#### Exercise instructions:
Across the entries below, how many lines contain the word "stroma"? Give the number alone.

---

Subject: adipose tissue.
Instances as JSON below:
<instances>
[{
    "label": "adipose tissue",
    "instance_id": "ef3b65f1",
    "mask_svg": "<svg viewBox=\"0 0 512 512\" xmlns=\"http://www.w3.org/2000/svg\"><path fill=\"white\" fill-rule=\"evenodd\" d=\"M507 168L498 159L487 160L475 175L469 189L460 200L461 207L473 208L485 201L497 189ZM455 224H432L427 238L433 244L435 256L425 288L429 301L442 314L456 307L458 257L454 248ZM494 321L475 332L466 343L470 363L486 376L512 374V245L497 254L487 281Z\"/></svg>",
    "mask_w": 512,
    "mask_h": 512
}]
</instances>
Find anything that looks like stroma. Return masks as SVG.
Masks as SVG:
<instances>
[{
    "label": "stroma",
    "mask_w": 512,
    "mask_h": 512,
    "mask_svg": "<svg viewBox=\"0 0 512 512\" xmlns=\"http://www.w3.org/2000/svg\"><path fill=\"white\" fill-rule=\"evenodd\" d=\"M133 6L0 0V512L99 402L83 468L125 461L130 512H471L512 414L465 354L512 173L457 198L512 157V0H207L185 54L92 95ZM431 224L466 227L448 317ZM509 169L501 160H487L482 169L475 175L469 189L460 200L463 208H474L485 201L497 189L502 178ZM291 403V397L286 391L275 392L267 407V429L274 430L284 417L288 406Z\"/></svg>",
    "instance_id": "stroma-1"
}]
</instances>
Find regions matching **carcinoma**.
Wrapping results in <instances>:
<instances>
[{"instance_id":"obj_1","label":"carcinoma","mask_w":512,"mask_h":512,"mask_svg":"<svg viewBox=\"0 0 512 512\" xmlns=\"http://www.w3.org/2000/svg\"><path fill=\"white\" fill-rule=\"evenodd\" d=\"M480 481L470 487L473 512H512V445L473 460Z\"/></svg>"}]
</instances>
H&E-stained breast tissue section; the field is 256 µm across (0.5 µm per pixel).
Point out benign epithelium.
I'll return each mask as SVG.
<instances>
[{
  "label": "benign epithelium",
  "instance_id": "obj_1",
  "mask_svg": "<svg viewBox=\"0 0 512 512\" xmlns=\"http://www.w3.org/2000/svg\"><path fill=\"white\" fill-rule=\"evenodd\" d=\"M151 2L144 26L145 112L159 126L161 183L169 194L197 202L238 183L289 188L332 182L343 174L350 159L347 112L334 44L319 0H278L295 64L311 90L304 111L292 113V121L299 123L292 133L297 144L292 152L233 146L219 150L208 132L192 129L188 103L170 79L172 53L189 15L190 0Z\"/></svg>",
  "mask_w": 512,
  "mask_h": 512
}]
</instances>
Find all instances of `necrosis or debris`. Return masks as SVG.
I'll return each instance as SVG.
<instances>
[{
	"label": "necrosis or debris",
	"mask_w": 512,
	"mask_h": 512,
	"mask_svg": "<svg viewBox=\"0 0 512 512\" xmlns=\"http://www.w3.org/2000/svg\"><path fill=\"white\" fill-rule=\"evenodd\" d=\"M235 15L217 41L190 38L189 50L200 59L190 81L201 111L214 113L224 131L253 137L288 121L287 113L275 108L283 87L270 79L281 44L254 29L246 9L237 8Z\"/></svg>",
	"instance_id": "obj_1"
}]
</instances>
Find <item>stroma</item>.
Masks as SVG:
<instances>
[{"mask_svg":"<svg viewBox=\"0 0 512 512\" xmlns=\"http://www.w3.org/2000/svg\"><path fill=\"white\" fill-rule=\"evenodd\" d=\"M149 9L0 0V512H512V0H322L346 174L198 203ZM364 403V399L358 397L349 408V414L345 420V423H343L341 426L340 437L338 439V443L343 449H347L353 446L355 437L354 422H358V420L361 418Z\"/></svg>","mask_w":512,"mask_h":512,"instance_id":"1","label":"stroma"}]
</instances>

---

#### Solution to the exercise:
5